- [What you should do]:
Render each line of the listing below as one string in a JSON list, omitting blank lines and leaving any picture out of the answer.
:: Dataset content ::
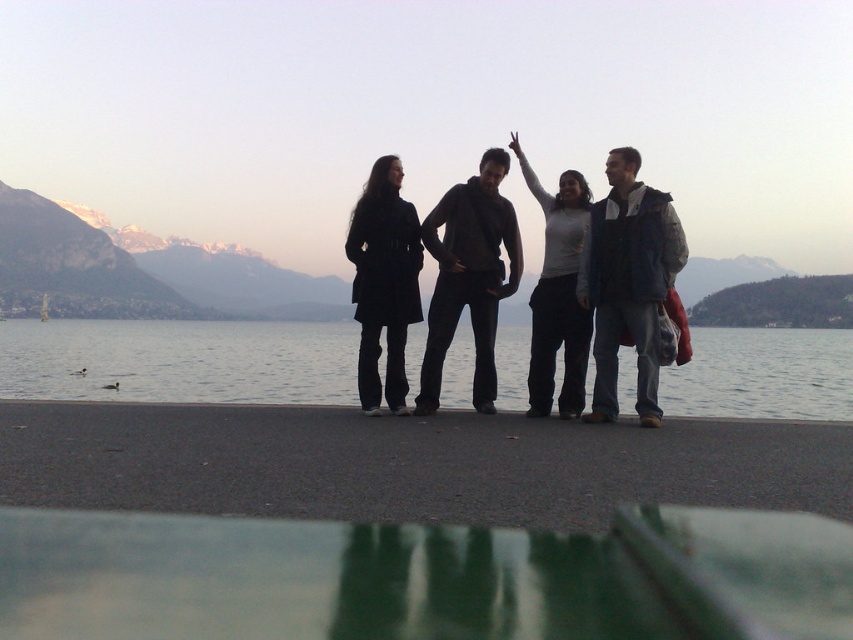
Where is `transparent water at lower center`? The height and width of the screenshot is (640, 853). transparent water at lower center is located at coordinates (178, 360).

Who is more forward, (332, 376) or (645, 243)?

Point (645, 243) is in front.

This screenshot has width=853, height=640. What are the coordinates of `transparent water at lower center` in the screenshot? It's located at (178, 360).

From the picture: Can you confirm if dark blue jacket at right is positioned below black matte coat at left?

Yes, dark blue jacket at right is below black matte coat at left.

Image resolution: width=853 pixels, height=640 pixels. What are the coordinates of `dark blue jacket at right` in the screenshot? It's located at (628, 282).

Which is below, transparent water at lower center or black matte coat at left?

transparent water at lower center is lower down.

Describe the element at coordinates (178, 360) in the screenshot. Image resolution: width=853 pixels, height=640 pixels. I see `transparent water at lower center` at that location.

Image resolution: width=853 pixels, height=640 pixels. In order to click on transparent water at lower center in this screenshot , I will do `click(178, 360)`.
:::
- [Completed exercise]:
[
  "Where is `transparent water at lower center`? The height and width of the screenshot is (640, 853). transparent water at lower center is located at coordinates (178, 360).",
  "Who is more forward, (332, 376) or (645, 243)?",
  "Point (645, 243) is in front.",
  "This screenshot has width=853, height=640. What are the coordinates of `transparent water at lower center` in the screenshot? It's located at (178, 360).",
  "From the picture: Can you confirm if dark blue jacket at right is positioned below black matte coat at left?",
  "Yes, dark blue jacket at right is below black matte coat at left.",
  "Image resolution: width=853 pixels, height=640 pixels. What are the coordinates of `dark blue jacket at right` in the screenshot? It's located at (628, 282).",
  "Which is below, transparent water at lower center or black matte coat at left?",
  "transparent water at lower center is lower down.",
  "Describe the element at coordinates (178, 360) in the screenshot. Image resolution: width=853 pixels, height=640 pixels. I see `transparent water at lower center` at that location.",
  "Image resolution: width=853 pixels, height=640 pixels. In order to click on transparent water at lower center in this screenshot , I will do `click(178, 360)`."
]